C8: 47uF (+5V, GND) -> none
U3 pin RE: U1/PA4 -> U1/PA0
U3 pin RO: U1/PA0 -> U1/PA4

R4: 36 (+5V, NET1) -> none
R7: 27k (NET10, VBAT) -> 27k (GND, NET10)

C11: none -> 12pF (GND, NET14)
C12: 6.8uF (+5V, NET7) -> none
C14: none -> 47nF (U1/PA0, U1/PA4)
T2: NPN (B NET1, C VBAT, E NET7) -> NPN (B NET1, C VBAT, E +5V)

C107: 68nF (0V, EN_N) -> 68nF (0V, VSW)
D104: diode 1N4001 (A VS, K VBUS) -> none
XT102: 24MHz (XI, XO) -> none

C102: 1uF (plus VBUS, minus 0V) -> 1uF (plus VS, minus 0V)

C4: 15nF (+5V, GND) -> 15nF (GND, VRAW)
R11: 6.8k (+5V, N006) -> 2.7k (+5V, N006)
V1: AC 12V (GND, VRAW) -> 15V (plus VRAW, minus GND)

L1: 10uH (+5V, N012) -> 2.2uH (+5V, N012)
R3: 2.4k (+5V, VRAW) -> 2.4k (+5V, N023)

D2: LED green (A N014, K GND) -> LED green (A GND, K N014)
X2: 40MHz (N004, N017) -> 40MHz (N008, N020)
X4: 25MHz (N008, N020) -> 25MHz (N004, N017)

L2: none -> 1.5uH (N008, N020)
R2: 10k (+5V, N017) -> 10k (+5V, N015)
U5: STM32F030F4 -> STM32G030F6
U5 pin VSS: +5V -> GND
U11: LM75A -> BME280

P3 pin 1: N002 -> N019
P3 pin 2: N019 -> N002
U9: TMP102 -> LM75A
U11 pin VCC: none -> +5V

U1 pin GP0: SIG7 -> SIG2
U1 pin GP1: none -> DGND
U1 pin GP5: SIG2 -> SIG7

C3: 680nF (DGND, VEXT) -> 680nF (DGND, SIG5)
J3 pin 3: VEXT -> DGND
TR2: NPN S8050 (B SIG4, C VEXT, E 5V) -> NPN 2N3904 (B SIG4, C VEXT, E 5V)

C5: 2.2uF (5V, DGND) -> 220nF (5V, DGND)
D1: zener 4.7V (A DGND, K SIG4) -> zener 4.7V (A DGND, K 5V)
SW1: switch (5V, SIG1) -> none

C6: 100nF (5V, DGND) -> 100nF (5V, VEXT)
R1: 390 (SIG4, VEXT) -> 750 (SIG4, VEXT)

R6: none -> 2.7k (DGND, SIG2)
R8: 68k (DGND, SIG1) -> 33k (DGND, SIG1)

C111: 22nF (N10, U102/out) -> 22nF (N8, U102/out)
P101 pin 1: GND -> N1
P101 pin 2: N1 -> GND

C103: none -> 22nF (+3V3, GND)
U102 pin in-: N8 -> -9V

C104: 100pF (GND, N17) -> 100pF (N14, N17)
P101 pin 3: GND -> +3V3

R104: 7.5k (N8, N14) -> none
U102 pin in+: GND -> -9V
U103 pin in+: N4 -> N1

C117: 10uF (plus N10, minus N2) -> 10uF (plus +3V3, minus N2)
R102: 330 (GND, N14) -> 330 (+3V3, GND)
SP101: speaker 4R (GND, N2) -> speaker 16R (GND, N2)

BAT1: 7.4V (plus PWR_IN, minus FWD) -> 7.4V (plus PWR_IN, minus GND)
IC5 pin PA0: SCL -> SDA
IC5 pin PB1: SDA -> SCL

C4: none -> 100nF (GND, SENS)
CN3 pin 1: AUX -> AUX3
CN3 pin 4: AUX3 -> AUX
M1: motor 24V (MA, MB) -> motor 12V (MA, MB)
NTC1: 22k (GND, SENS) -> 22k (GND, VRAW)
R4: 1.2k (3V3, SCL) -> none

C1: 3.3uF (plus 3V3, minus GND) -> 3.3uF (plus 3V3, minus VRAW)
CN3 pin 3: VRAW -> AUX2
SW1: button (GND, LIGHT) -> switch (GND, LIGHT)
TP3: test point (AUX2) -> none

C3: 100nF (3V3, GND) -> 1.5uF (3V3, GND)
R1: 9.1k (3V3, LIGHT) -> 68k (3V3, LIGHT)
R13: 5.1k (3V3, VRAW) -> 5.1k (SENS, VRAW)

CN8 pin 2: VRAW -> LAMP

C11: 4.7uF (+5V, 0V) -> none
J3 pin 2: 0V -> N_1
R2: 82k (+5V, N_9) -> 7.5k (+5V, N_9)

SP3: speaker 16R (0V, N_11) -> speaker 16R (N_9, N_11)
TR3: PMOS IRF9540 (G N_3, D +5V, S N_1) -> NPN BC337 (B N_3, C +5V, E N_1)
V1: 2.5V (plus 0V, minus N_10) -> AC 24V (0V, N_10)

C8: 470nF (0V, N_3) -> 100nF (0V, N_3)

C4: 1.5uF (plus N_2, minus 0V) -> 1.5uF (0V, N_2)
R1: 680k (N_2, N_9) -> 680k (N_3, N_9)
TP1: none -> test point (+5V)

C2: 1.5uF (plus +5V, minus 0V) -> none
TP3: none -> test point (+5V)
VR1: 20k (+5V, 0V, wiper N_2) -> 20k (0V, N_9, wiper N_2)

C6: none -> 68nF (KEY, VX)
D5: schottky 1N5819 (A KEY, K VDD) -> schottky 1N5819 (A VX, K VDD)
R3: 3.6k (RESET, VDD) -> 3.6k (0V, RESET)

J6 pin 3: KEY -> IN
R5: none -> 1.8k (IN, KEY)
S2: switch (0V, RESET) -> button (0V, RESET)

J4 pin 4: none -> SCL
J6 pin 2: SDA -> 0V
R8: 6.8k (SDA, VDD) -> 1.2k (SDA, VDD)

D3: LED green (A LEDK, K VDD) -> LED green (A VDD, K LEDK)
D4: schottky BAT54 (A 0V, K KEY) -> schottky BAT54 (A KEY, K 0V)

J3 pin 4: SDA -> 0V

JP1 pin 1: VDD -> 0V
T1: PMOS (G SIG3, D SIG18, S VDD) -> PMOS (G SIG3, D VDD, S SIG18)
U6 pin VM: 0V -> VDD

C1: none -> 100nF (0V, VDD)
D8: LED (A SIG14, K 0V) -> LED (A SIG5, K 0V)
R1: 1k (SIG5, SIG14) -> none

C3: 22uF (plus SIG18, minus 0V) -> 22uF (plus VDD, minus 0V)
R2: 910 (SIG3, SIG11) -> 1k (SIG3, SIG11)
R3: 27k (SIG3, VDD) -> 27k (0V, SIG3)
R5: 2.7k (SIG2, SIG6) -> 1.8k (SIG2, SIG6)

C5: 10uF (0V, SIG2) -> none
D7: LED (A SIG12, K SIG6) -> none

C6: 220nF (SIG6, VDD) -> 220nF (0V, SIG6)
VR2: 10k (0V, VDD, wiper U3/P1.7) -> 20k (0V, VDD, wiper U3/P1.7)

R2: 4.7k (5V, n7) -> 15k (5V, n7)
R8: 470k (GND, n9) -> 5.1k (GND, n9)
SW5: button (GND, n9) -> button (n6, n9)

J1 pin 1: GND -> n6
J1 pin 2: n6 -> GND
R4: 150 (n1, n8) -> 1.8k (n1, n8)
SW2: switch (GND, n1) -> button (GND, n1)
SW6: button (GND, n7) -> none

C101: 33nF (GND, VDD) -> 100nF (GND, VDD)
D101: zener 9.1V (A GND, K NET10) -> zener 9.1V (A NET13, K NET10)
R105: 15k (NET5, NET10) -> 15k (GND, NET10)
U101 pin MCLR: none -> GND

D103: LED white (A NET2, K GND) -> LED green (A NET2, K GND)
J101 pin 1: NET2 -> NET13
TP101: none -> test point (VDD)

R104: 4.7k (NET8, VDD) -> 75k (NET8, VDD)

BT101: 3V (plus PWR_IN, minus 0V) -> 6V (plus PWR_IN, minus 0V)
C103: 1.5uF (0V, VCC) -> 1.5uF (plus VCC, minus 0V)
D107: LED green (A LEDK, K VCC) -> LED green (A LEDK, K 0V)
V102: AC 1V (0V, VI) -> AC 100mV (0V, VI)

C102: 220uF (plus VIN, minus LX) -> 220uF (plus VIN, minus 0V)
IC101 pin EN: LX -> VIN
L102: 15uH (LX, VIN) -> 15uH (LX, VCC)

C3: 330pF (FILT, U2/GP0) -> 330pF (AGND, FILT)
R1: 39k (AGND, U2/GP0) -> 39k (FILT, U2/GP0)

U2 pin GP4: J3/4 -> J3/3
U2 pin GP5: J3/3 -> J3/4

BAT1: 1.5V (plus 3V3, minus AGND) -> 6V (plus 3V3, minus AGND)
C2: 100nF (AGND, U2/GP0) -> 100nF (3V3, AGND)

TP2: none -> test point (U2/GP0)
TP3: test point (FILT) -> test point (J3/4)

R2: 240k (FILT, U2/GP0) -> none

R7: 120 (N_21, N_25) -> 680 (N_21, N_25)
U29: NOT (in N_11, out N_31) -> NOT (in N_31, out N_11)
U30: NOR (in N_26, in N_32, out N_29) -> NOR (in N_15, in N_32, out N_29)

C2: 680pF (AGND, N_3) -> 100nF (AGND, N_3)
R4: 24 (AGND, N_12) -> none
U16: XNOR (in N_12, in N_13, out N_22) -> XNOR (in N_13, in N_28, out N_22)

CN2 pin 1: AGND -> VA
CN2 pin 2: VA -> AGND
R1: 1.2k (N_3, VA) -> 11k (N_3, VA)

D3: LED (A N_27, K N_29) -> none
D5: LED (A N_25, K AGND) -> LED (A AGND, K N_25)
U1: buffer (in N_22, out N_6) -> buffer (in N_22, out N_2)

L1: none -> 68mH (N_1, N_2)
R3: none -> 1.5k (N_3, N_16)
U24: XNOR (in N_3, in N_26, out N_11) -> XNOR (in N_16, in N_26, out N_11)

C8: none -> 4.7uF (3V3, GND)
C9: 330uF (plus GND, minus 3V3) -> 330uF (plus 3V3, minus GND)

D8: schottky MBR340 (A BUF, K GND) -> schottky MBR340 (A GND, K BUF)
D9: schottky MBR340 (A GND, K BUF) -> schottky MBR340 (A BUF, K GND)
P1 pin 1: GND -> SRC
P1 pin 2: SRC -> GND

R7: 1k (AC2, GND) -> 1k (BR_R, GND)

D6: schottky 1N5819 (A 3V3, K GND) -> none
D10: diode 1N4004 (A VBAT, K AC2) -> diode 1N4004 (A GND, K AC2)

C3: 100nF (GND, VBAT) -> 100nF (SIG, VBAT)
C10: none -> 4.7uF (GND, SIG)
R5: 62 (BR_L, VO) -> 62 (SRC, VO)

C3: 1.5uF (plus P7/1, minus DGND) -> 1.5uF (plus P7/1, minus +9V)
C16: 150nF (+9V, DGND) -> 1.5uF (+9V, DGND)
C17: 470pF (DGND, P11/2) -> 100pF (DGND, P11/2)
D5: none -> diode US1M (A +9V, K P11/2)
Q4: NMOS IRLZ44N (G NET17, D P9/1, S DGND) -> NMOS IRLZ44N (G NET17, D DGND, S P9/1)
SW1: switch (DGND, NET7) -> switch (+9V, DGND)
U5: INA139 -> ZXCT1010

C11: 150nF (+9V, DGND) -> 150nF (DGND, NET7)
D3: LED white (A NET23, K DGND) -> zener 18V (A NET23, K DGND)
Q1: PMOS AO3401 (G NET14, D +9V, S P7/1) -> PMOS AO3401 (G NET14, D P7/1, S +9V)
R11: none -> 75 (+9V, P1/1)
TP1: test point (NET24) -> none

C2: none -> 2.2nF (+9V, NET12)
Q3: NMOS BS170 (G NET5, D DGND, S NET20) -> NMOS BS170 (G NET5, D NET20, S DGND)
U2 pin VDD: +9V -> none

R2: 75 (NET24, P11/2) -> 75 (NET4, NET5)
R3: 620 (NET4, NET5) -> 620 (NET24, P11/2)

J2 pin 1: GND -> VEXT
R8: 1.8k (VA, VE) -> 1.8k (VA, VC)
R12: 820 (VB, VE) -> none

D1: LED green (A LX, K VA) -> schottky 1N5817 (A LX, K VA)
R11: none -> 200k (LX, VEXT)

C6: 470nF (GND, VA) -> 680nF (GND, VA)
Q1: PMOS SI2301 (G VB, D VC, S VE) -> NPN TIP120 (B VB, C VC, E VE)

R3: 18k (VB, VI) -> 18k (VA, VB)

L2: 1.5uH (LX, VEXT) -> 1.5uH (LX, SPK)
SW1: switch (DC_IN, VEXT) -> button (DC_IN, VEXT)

--- ACTIVITY ---
Go to the line with "R2: 910 (SIG3, SIG11) -> 1k (SIG3, SIG11)" in the entries above and repeat every line from there through the line with "C8: none -> 4.7uF (3V3, GND)", exactly and with no other text.

--- REPLY TO THE TASK ---
R2: 910 (SIG3, SIG11) -> 1k (SIG3, SIG11)
R3: 27k (SIG3, VDD) -> 27k (0V, SIG3)
R5: 2.7k (SIG2, SIG6) -> 1.8k (SIG2, SIG6)

C5: 10uF (0V, SIG2) -> none
D7: LED (A SIG12, K SIG6) -> none

C6: 220nF (SIG6, VDD) -> 220nF (0V, SIG6)
VR2: 10k (0V, VDD, wiper U3/P1.7) -> 20k (0V, VDD, wiper U3/P1.7)

R2: 4.7k (5V, n7) -> 15k (5V, n7)
R8: 470k (GND, n9) -> 5.1k (GND, n9)
SW5: button (GND, n9) -> button (n6, n9)

J1 pin 1: GND -> n6
J1 pin 2: n6 -> GND
R4: 150 (n1, n8) -> 1.8k (n1, n8)
SW2: switch (GND, n1) -> button (GND, n1)
SW6: button (GND, n7) -> none

C101: 33nF (GND, VDD) -> 100nF (GND, VDD)
D101: zener 9.1V (A GND, K NET10) -> zener 9.1V (A NET13, K NET10)
R105: 15k (NET5, NET10) -> 15k (GND, NET10)
U101 pin MCLR: none -> GND

D103: LED white (A NET2, K GND) -> LED green (A NET2, K GND)
J101 pin 1: NET2 -> NET13
TP101: none -> test point (VDD)

R104: 4.7k (NET8, VDD) -> 75k (NET8, VDD)

BT101: 3V (plus PWR_IN, minus 0V) -> 6V (plus PWR_IN, minus 0V)
C103: 1.5uF (0V, VCC) -> 1.5uF (plus VCC, minus 0V)
D107: LED green (A LEDK, K VCC) -> LED green (A LEDK, K 0V)
V102: AC 1V (0V, VI) -> AC 100mV (0V, VI)

C102: 220uF (plus VIN, minus LX) -> 220uF (plus VIN, minus 0V)
IC101 pin EN: LX -> VIN
L102: 15uH (LX, VIN) -> 15uH (LX, VCC)

C3: 330pF (FILT, U2/GP0) -> 330pF (AGND, FILT)
R1: 39k (AGND, U2/GP0) -> 39k (FILT, U2/GP0)

U2 pin GP4: J3/4 -> J3/3
U2 pin GP5: J3/3 -> J3/4

BAT1: 1.5V (plus 3V3, minus AGND) -> 6V (plus 3V3, minus AGND)
C2: 100nF (AGND, U2/GP0) -> 100nF (3V3, AGND)

TP2: none -> test point (U2/GP0)
TP3: test point (FILT) -> test point (J3/4)

R2: 240k (FILT, U2/GP0) -> none

R7: 120 (N_21, N_25) -> 680 (N_21, N_25)
U29: NOT (in N_11, out N_31) -> NOT (in N_31, out N_11)
U30: NOR (in N_26, in N_32, out N_29) -> NOR (in N_15, in N_32, out N_29)

C2: 680pF (AGND, N_3) -> 100nF (AGND, N_3)
R4: 24 (AGND, N_12) -> none
U16: XNOR (in N_12, in N_13, out N_22) -> XNOR (in N_13, in N_28, out N_22)

CN2 pin 1: AGND -> VA
CN2 pin 2: VA -> AGND
R1: 1.2k (N_3, VA) -> 11k (N_3, VA)

D3: LED (A N_27, K N_29) -> none
D5: LED (A N_25, K AGND) -> LED (A AGND, K N_25)
U1: buffer (in N_22, out N_6) -> buffer (in N_22, out N_2)

L1: none -> 68mH (N_1, N_2)
R3: none -> 1.5k (N_3, N_16)
U24: XNOR (in N_3, in N_26, out N_11) -> XNOR (in N_16, in N_26, out N_11)

C8: none -> 4.7uF (3V3, GND)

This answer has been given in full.